GIVEN RECORDS Start Marker

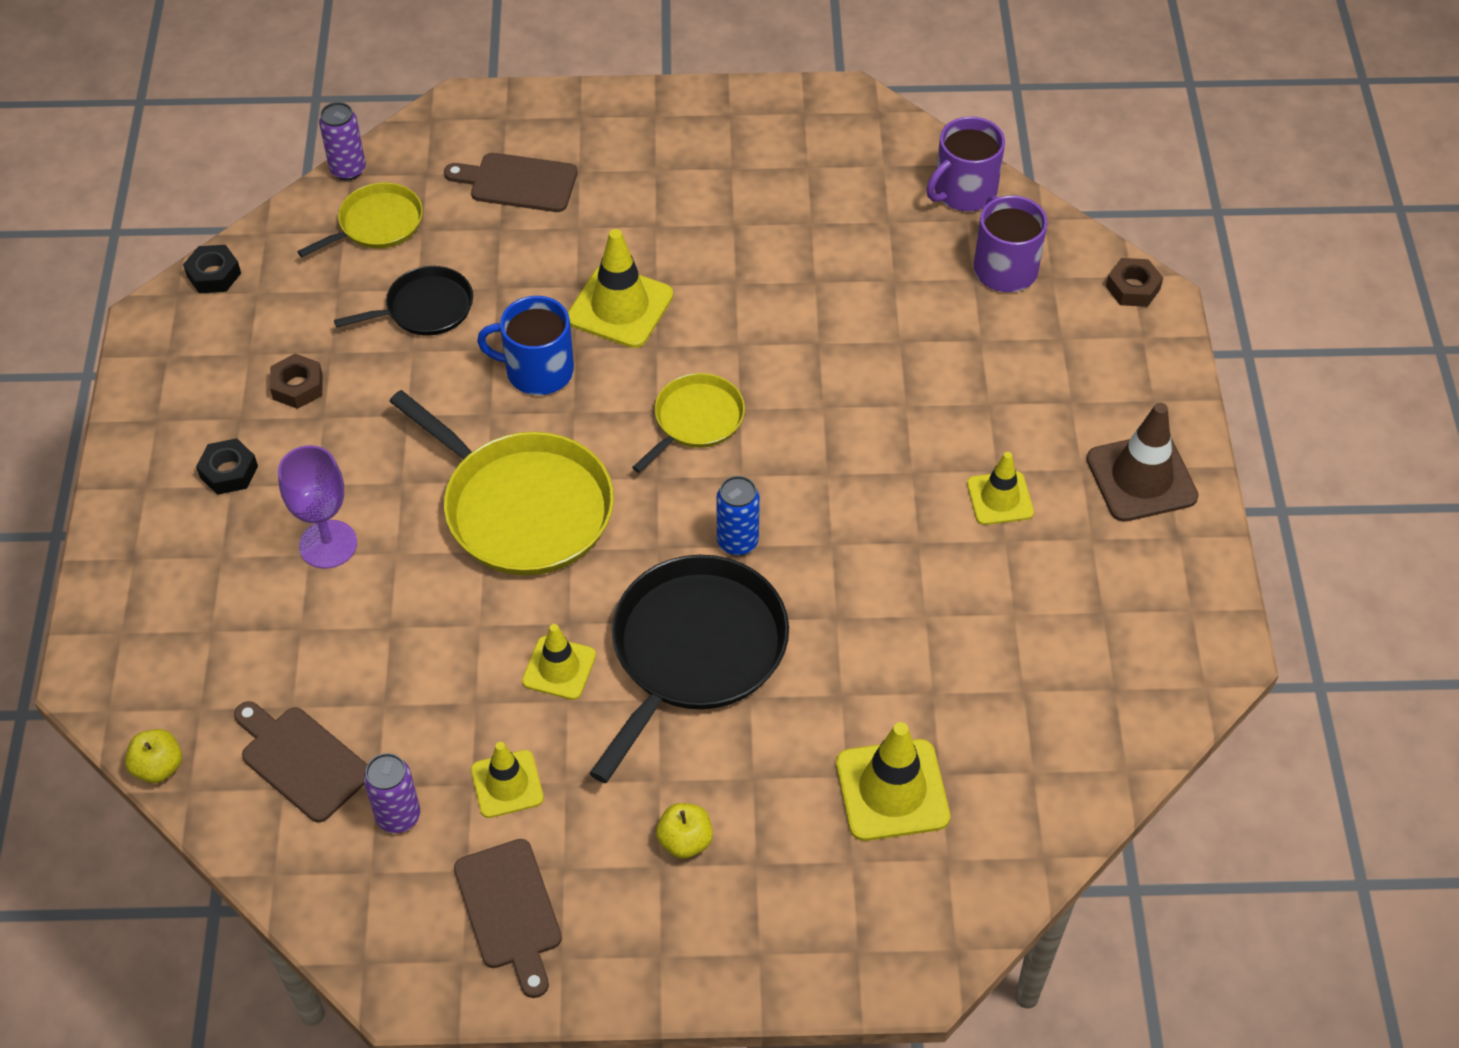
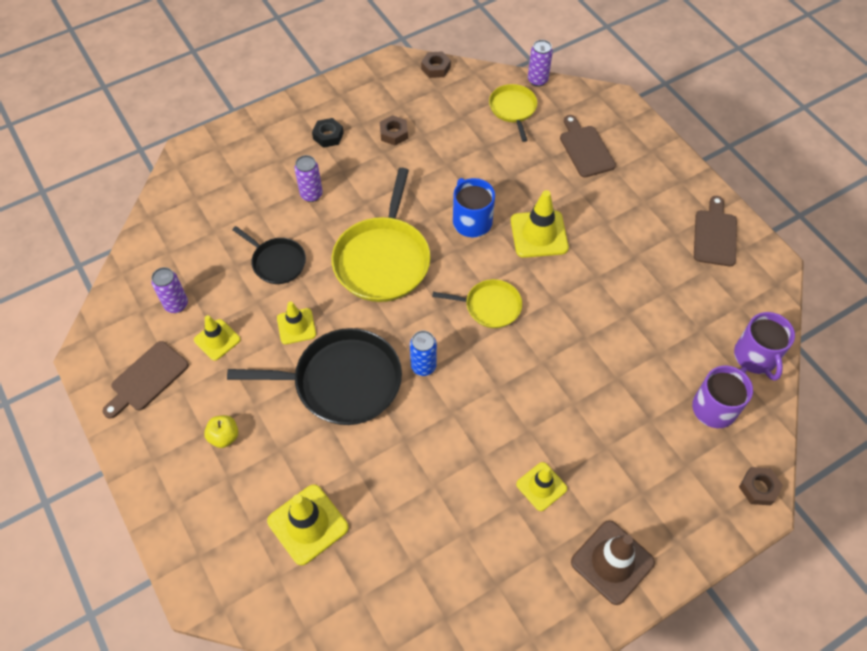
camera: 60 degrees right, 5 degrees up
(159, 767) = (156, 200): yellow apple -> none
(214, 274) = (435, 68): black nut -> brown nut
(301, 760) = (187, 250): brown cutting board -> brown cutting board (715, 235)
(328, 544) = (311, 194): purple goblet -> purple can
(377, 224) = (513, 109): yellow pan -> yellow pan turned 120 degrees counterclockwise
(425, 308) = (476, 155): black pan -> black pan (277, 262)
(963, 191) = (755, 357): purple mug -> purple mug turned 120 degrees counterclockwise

GIVEN RECORDS End Marker
GIVEN RECORDS Start Marker

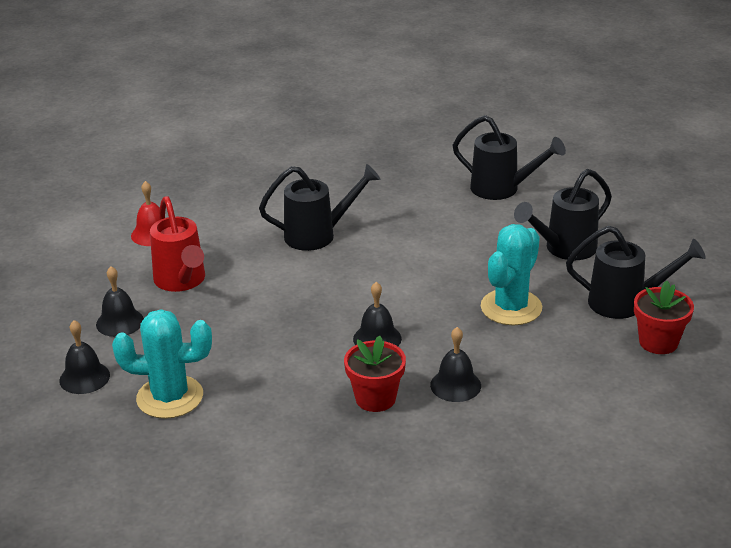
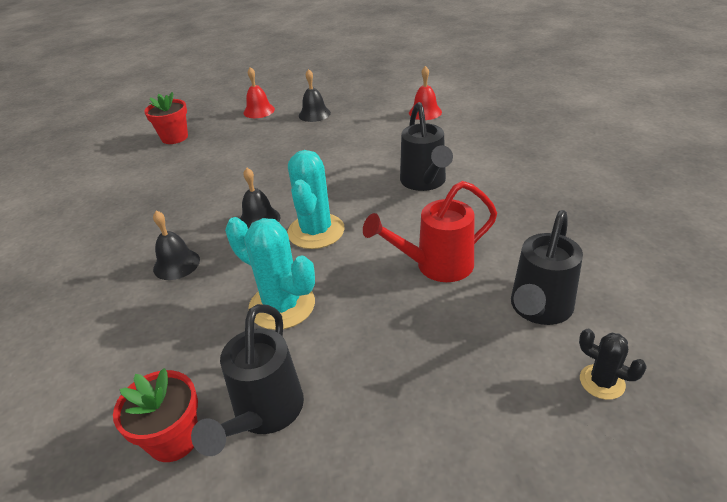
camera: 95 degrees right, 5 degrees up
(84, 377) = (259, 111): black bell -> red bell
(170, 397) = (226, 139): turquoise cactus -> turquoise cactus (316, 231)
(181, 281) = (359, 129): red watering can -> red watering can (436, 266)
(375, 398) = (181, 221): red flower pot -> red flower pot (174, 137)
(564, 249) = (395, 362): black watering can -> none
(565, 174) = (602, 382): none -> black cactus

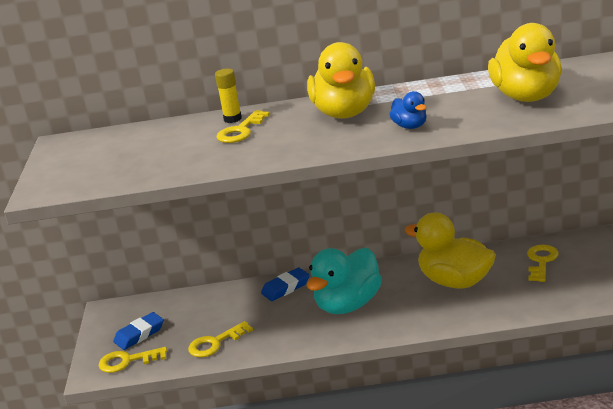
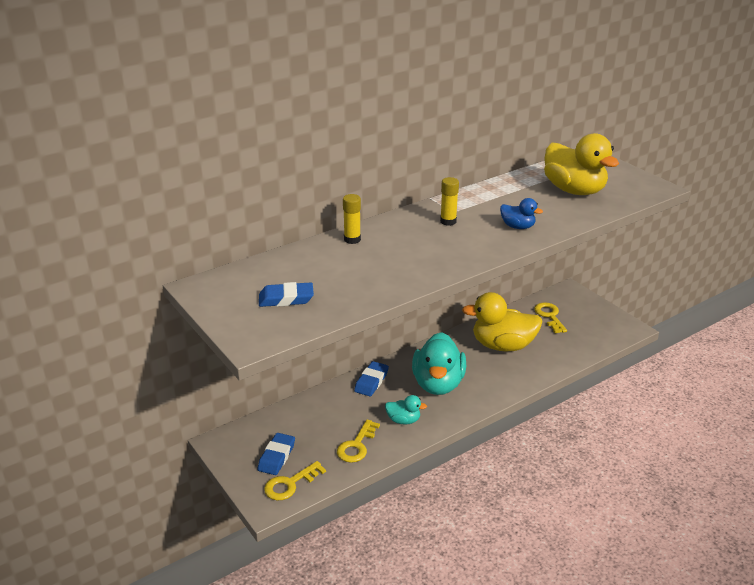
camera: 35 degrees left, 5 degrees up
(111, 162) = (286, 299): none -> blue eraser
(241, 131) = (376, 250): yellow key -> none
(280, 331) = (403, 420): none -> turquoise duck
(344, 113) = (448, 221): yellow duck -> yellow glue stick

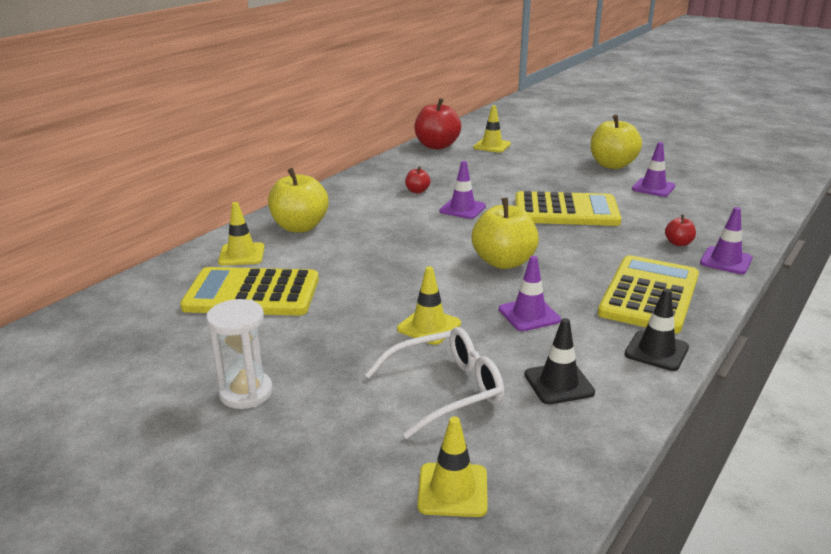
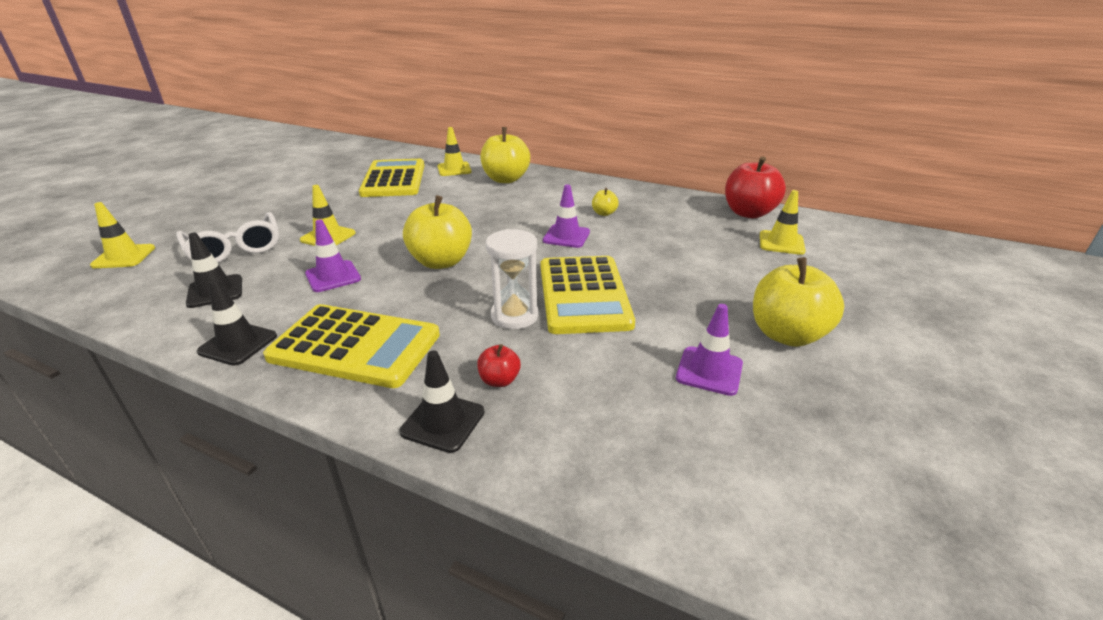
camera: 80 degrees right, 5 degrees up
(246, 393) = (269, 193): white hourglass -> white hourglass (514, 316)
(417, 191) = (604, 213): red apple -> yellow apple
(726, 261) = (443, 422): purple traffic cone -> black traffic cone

GIVEN RECORDS End Marker

◆ WHAT YOU WILL DO
Reproduce, exactly as they stand in the data above, the lines from the one that holds "camera: 80 degrees right, 5 degrees up" to the one that holds "(726, 261) = (443, 422): purple", inclusive.

◆ ANSWER FOR THIS EXERCISE
camera: 80 degrees right, 5 degrees up
(246, 393) = (269, 193): white hourglass -> white hourglass (514, 316)
(417, 191) = (604, 213): red apple -> yellow apple
(726, 261) = (443, 422): purple traffic cone -> black traffic cone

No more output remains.